**STORED DATA:**
[Start of Attachment]
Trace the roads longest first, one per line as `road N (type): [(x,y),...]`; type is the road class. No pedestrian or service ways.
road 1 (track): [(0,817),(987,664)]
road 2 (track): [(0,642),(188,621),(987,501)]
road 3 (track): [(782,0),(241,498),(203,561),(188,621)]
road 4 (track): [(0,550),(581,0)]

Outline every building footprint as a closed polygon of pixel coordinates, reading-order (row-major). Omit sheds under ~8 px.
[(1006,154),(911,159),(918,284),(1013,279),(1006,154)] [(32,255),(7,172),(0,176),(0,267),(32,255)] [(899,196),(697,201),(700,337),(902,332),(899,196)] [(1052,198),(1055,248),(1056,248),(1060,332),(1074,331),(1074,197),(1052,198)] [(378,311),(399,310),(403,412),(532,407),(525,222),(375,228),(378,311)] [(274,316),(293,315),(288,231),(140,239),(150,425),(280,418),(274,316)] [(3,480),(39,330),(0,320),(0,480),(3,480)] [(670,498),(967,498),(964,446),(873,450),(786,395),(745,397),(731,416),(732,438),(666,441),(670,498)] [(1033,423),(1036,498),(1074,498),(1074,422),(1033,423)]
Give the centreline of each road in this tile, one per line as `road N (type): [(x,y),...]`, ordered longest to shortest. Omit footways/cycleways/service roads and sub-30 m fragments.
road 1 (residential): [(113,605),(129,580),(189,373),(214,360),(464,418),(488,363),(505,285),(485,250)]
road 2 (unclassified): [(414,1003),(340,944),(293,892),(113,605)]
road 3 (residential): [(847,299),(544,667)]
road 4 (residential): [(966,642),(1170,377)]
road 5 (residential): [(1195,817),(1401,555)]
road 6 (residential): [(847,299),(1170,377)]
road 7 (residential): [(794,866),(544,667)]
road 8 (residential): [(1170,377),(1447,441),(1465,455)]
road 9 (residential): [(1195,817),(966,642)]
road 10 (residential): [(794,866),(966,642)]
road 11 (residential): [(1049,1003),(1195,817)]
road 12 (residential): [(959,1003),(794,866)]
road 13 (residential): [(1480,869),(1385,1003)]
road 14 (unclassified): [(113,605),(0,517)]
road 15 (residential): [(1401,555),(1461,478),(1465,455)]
[End of Attachment]
**YOUR TASK:** Nothing may be left out or altered: reproduce the complete listing.

**ANSWER TO THE PROBLEM:**
Trace the roads longest first, one per line as `road N (type): [(x,y),...]`; type is the road class. No pedestrian or service ways.
road 1 (track): [(0,817),(987,664)]
road 2 (track): [(0,642),(188,621),(987,501)]
road 3 (track): [(782,0),(241,498),(203,561),(188,621)]
road 4 (track): [(0,550),(581,0)]

Outline every building footprint as a closed polygon of pixel coordinates, reading-order (row-major). Omit sheds under ~8 px.
[(1006,154),(911,159),(918,284),(1013,279),(1006,154)] [(32,255),(7,172),(0,176),(0,267),(32,255)] [(899,196),(697,201),(700,337),(902,332),(899,196)] [(1052,198),(1055,248),(1056,248),(1060,332),(1074,331),(1074,197),(1052,198)] [(378,311),(399,310),(403,412),(532,407),(525,222),(375,228),(378,311)] [(274,316),(293,315),(288,231),(140,239),(150,425),(280,418),(274,316)] [(3,480),(39,330),(0,320),(0,480),(3,480)] [(670,498),(967,498),(964,446),(873,450),(786,395),(745,397),(731,416),(732,438),(666,441),(670,498)] [(1033,423),(1036,498),(1074,498),(1074,422),(1033,423)]
Give the centreline of each road in this tile, one per line as `road N (type): [(x,y),...]`, ordered longest to shortest. Omit footways/cycleways/service roads and sub-30 m fragments.
road 1 (residential): [(113,605),(129,580),(189,373),(214,360),(464,418),(488,363),(505,285),(485,250)]
road 2 (unclassified): [(414,1003),(340,944),(293,892),(113,605)]
road 3 (residential): [(847,299),(544,667)]
road 4 (residential): [(966,642),(1170,377)]
road 5 (residential): [(1195,817),(1401,555)]
road 6 (residential): [(847,299),(1170,377)]
road 7 (residential): [(794,866),(544,667)]
road 8 (residential): [(1170,377),(1447,441),(1465,455)]
road 9 (residential): [(1195,817),(966,642)]
road 10 (residential): [(794,866),(966,642)]
road 11 (residential): [(1049,1003),(1195,817)]
road 12 (residential): [(959,1003),(794,866)]
road 13 (residential): [(1480,869),(1385,1003)]
road 14 (unclassified): [(113,605),(0,517)]
road 15 (residential): [(1401,555),(1461,478),(1465,455)]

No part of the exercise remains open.